# EXERCISE INSTRUCTIONS:
Return exactly those lines of the material below that fall between the line holding "brown round brick A2:B3" and the line holding "white brick F5:F6 level 1 -> none", inclusive.
*** Opening EXTRACTED INFORMATION ***
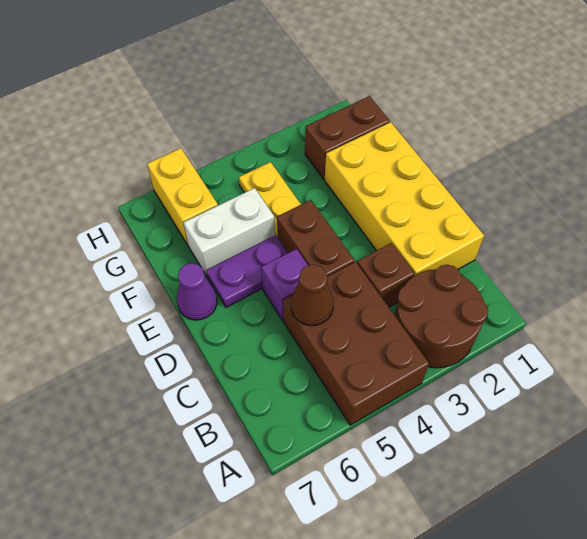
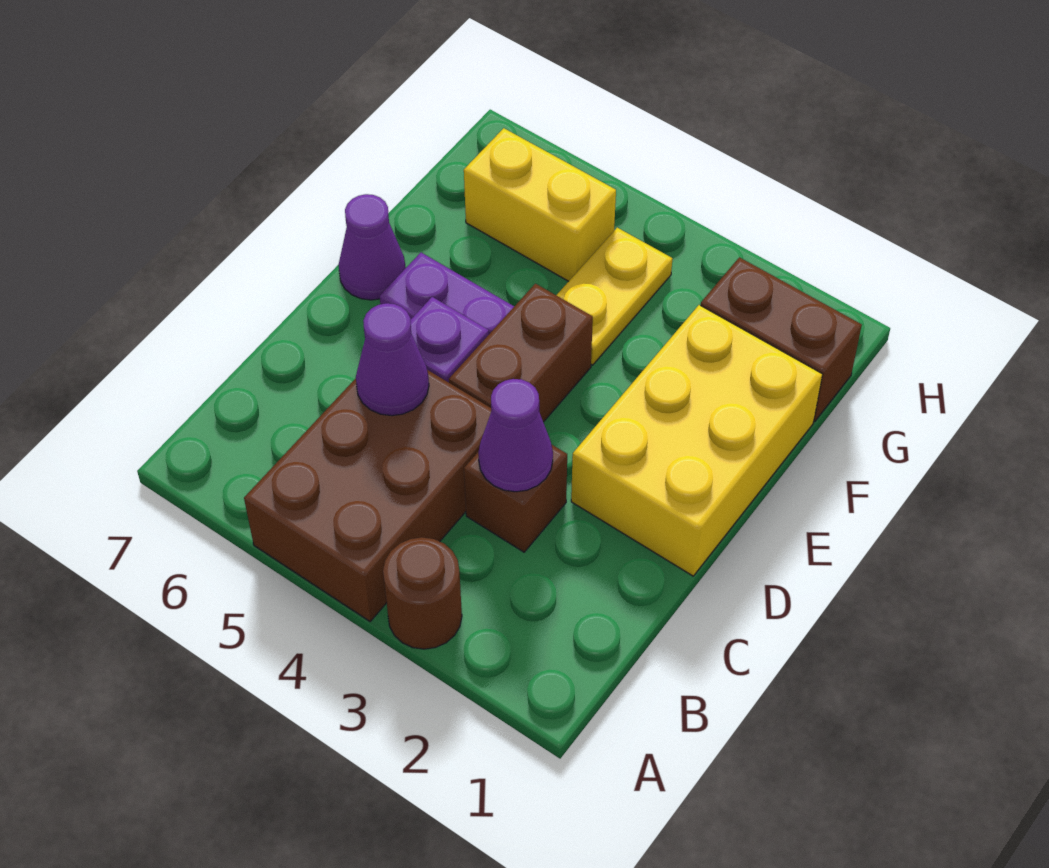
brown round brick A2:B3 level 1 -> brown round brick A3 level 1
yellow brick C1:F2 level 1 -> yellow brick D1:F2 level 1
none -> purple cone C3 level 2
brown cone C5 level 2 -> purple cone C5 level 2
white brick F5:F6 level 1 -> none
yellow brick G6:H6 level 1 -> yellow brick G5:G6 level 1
*** Closing EXTRACTED INFORMATION ***
*** Opening EXTRACTED INFORMATION ***
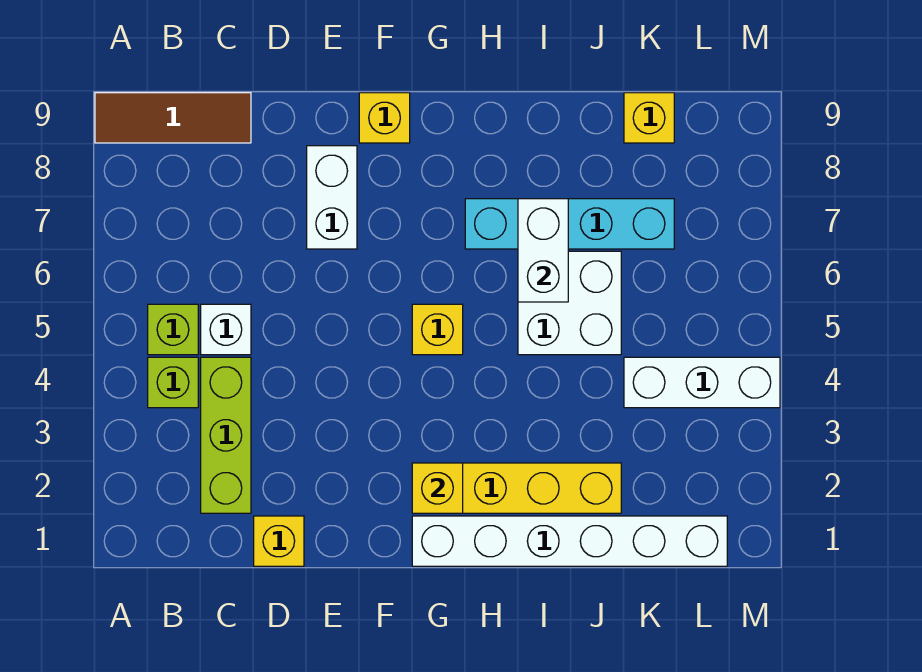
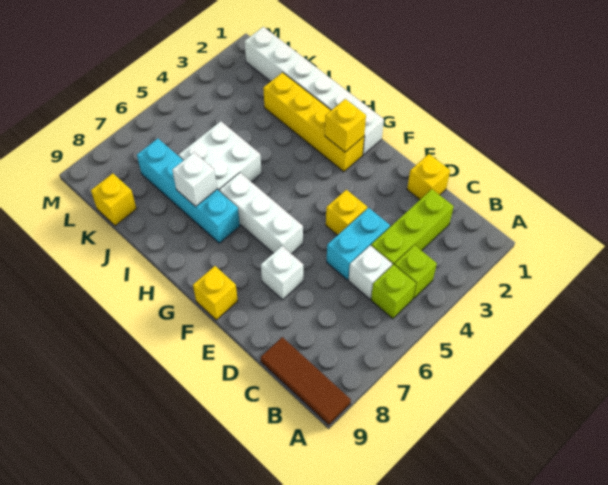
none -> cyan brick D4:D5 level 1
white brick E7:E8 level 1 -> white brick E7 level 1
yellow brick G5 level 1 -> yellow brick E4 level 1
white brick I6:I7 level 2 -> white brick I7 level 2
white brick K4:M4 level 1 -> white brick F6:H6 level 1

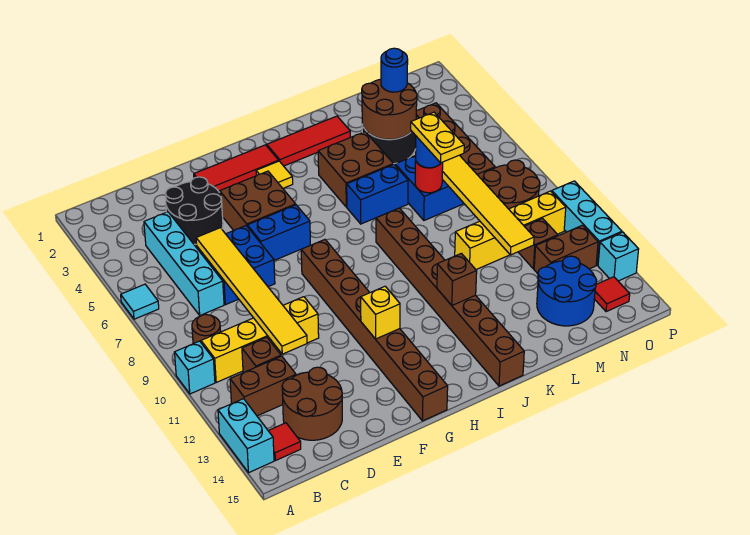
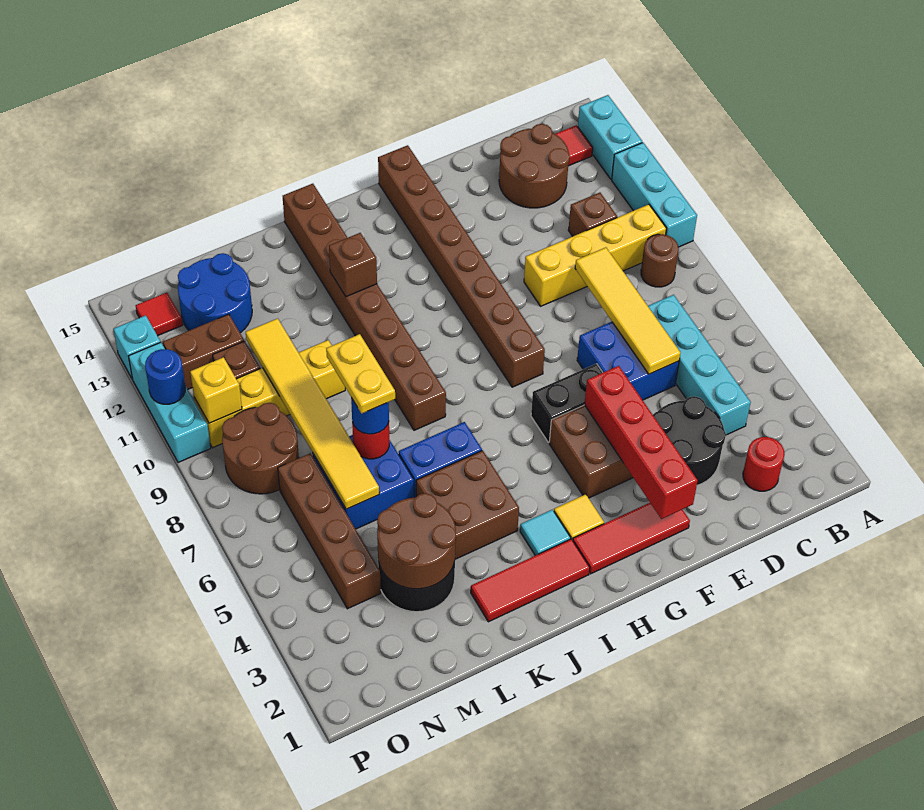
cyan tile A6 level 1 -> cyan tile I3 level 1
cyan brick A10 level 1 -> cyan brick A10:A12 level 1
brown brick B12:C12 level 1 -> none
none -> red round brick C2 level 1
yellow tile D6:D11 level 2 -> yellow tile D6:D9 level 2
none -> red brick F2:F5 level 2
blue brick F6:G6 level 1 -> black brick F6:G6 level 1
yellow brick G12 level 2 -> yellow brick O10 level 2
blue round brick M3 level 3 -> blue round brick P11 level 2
*** Closing EXTRACTED INFORMATION ***
# ANSWER TO THIS EXERCISE:
brown round brick A2:B3 level 1 -> brown round brick A3 level 1
yellow brick C1:F2 level 1 -> yellow brick D1:F2 level 1
none -> purple cone C3 level 2
brown cone C5 level 2 -> purple cone C5 level 2
white brick F5:F6 level 1 -> none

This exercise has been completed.